[Prompt]
Begin at the line containing "none -> lime cone B8 level 5" in the data below and go on through the line containing "brown slope K6:L6", repeating each line exactly; include both ends and no other line.

[Record excerpts]
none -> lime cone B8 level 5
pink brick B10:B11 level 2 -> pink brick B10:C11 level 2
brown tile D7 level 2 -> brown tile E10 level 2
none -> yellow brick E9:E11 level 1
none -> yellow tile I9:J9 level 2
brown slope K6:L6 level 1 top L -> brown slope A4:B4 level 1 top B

--

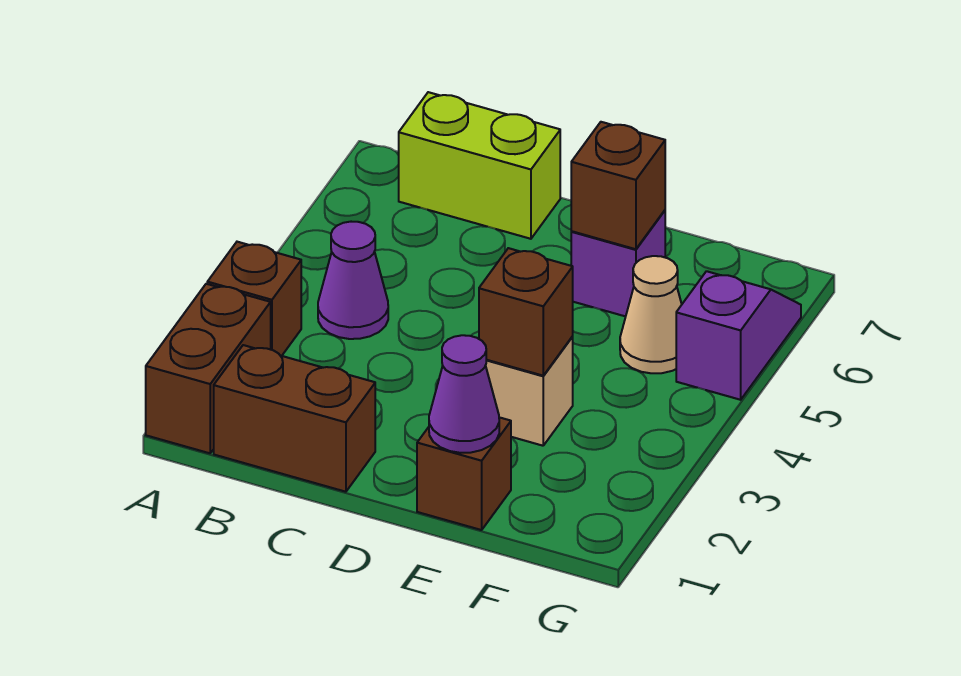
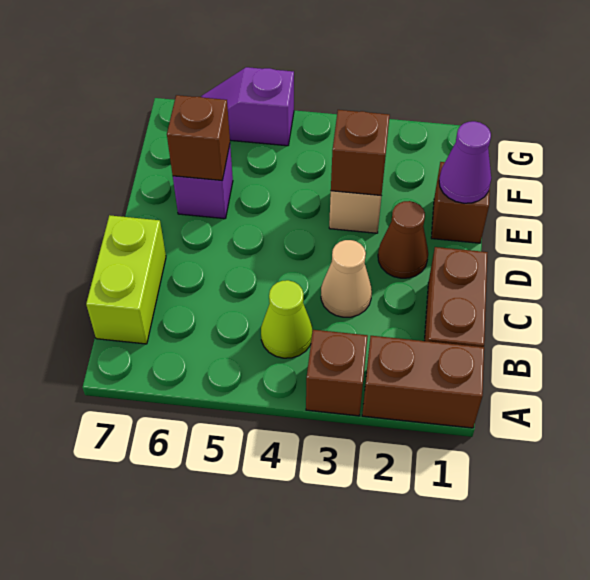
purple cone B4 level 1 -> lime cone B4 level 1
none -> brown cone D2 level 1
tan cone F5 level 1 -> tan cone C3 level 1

[Finished exercise]
none -> lime cone B8 level 5
pink brick B10:B11 level 2 -> pink brick B10:C11 level 2
brown tile D7 level 2 -> brown tile E10 level 2
none -> yellow brick E9:E11 level 1
none -> yellow tile I9:J9 level 2
brown slope K6:L6 level 1 top L -> brown slope A4:B4 level 1 top B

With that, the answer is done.